Print exactly the lines from the one containing "J3 pin 1: GND -> +12V" through the last line of the entries below; the pictures stay out of the copy.

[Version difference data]
[Start of section]
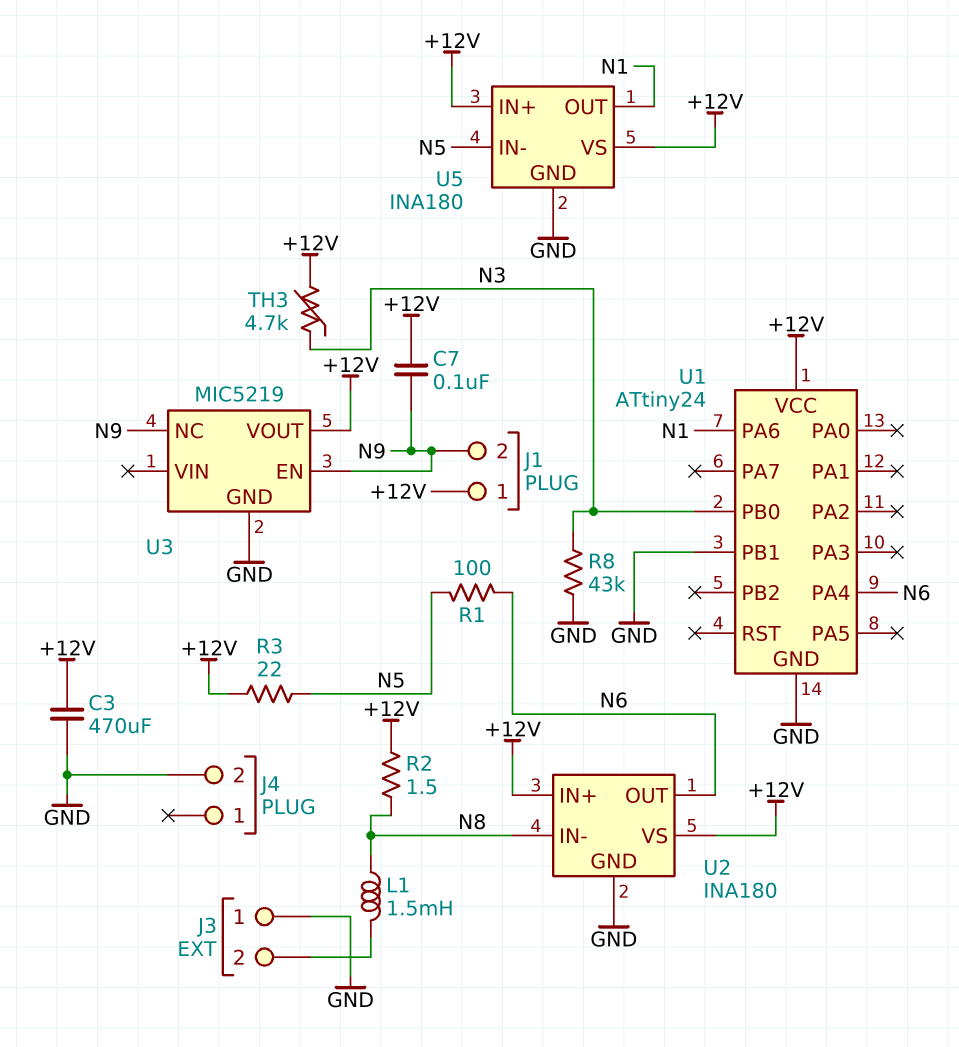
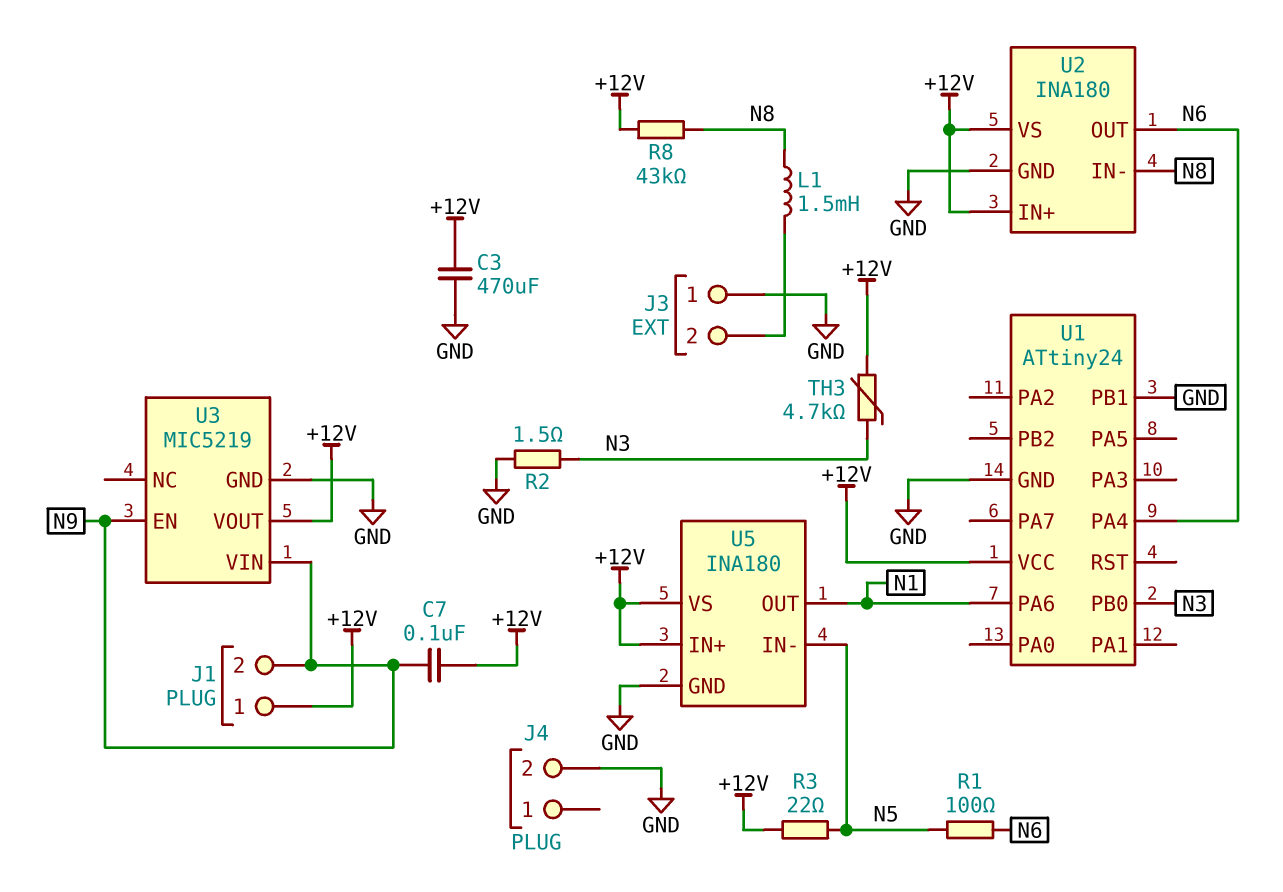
R2: 1.5 (+12V, N8) -> 1.5 (GND, N3)
R8: 43k (GND, N3) -> 43k (+12V, N8)
U3 pin NC: N9 -> none
U3 pin VIN: none -> N9

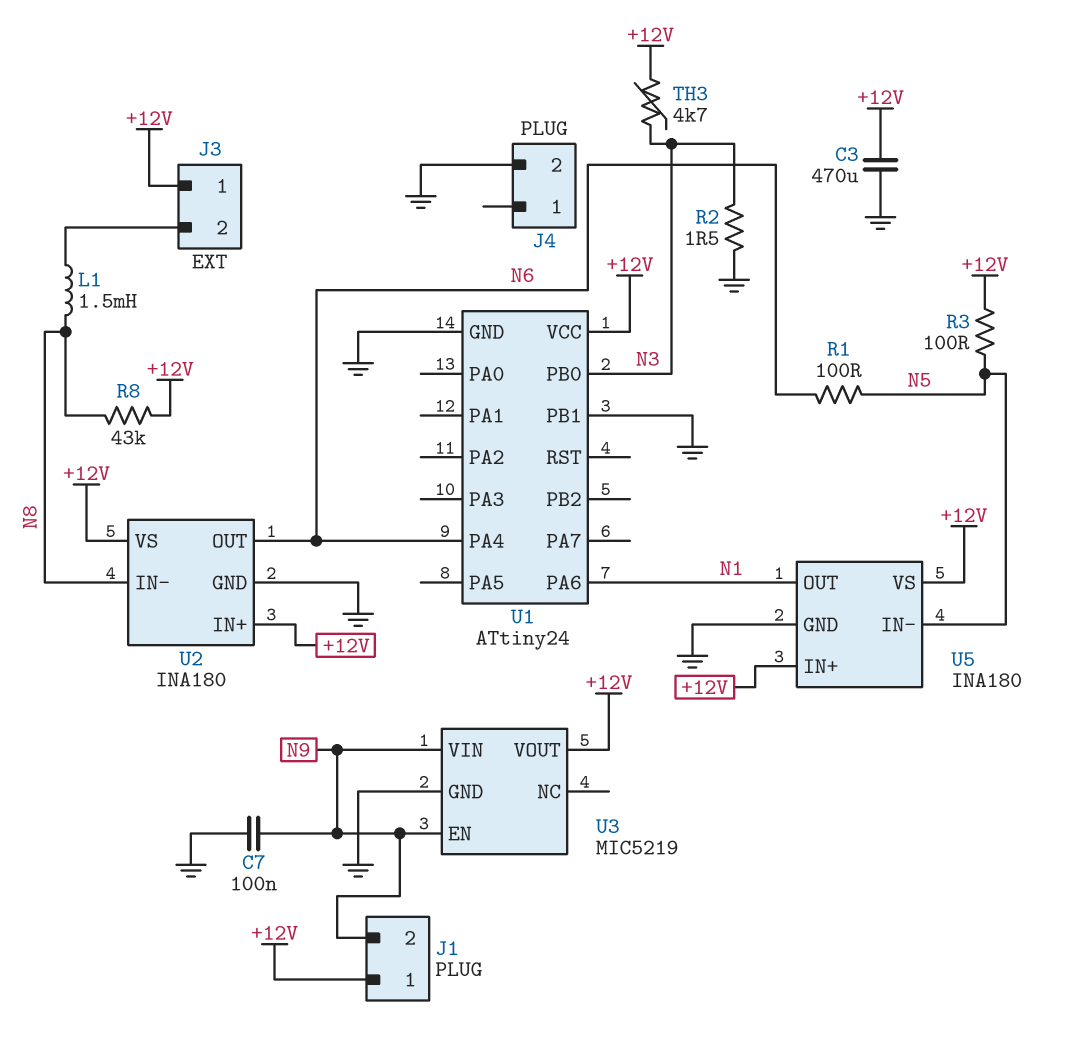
C7: 100nF (+12V, N9) -> 100nF (GND, N9)
J3 pin 1: GND -> +12V
R3: 22 (+12V, N5) -> 100 (+12V, N5)

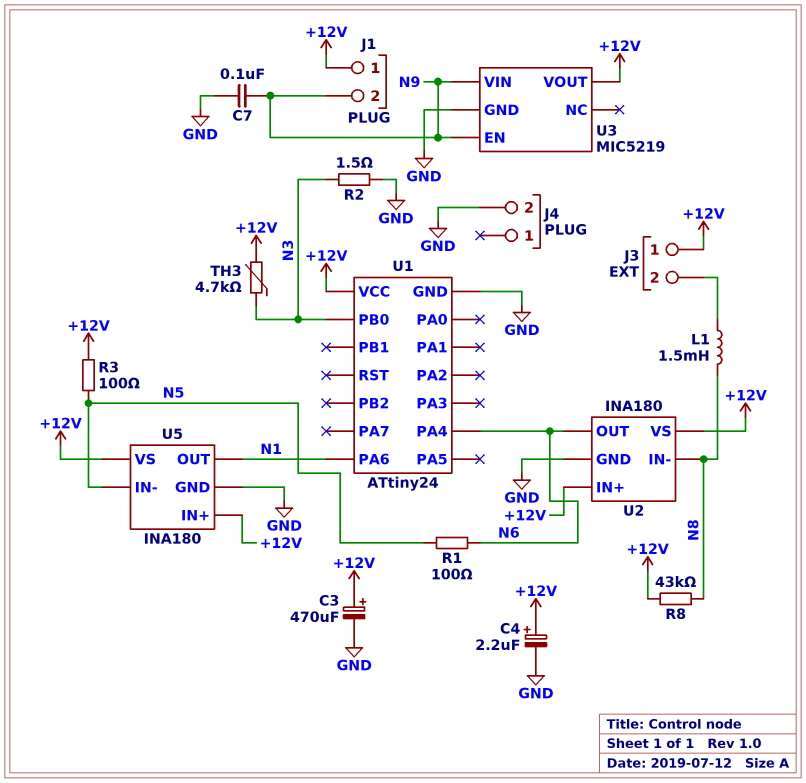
C3: 470uF (+12V, GND) -> 470uF (plus +12V, minus GND)
C4: none -> 2.2uF (plus +12V, minus GND)
U1 pin PB1: GND -> none

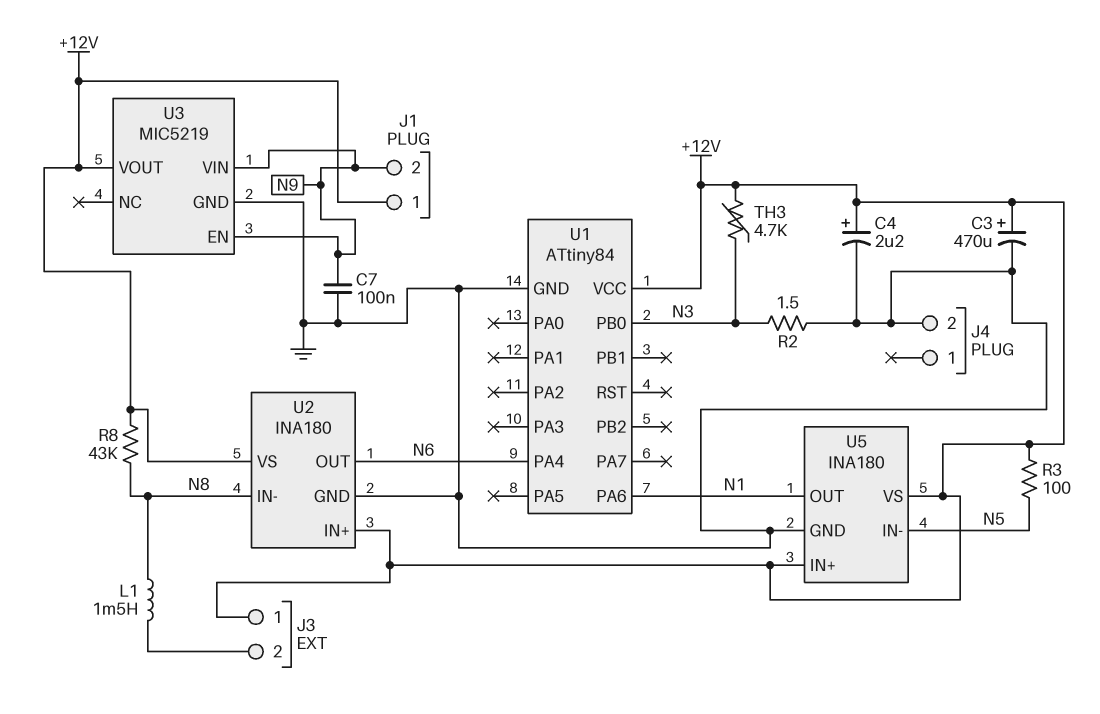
R1: 100 (N5, N6) -> none
U1: ATtiny24 -> ATtiny84

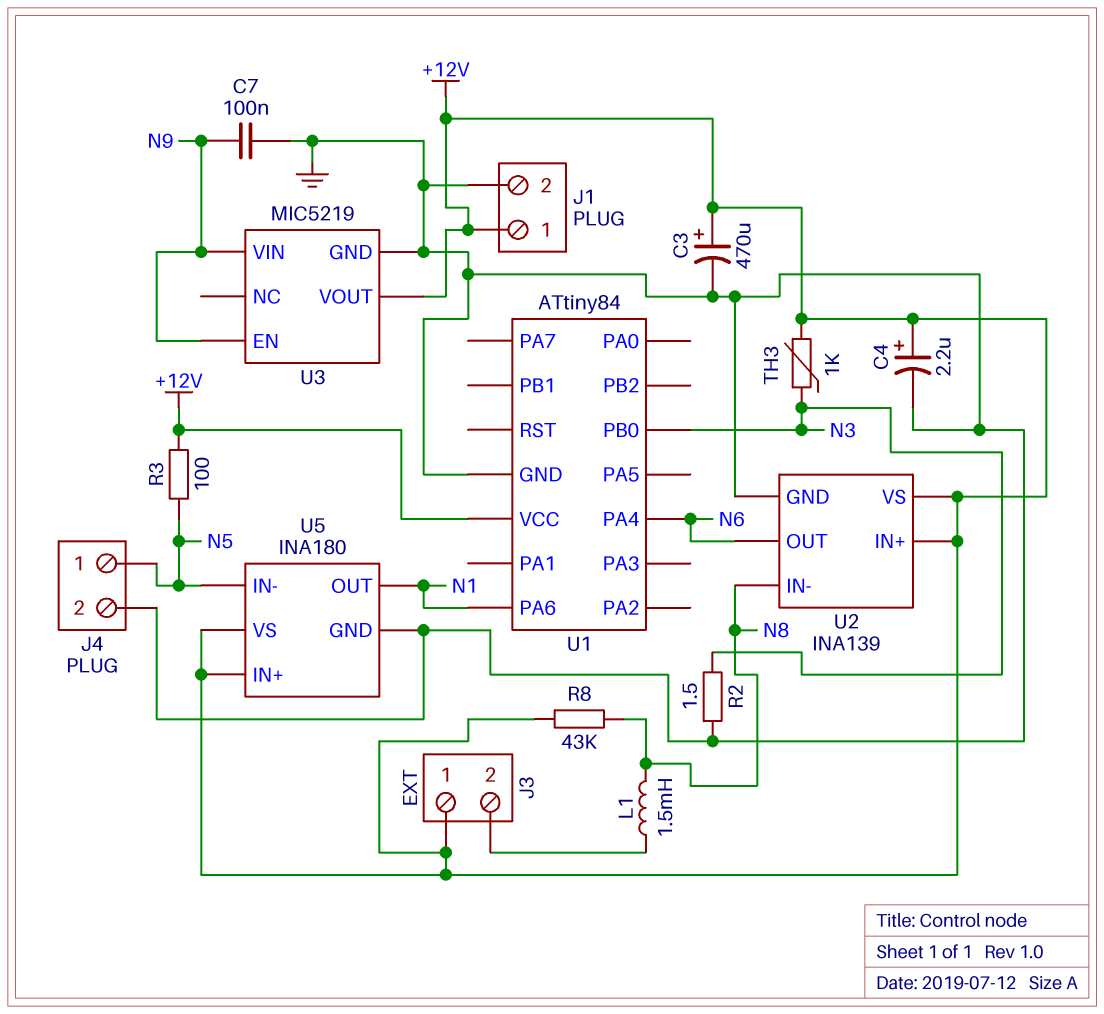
J1 pin 2: N9 -> GND
J4 pin 1: none -> N5
TH3: 4.7k (+12V, N3) -> 1k (+12V, N3)
U2: INA180 -> INA139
[End of section]
- Solved problem
J3 pin 1: GND -> +12V
R3: 22 (+12V, N5) -> 100 (+12V, N5)

C3: 470uF (+12V, GND) -> 470uF (plus +12V, minus GND)
C4: none -> 2.2uF (plus +12V, minus GND)
U1 pin PB1: GND -> none

R1: 100 (N5, N6) -> none
U1: ATtiny24 -> ATtiny84

J1 pin 2: N9 -> GND
J4 pin 1: none -> N5
TH3: 4.7k (+12V, N3) -> 1k (+12V, N3)
U2: INA180 -> INA139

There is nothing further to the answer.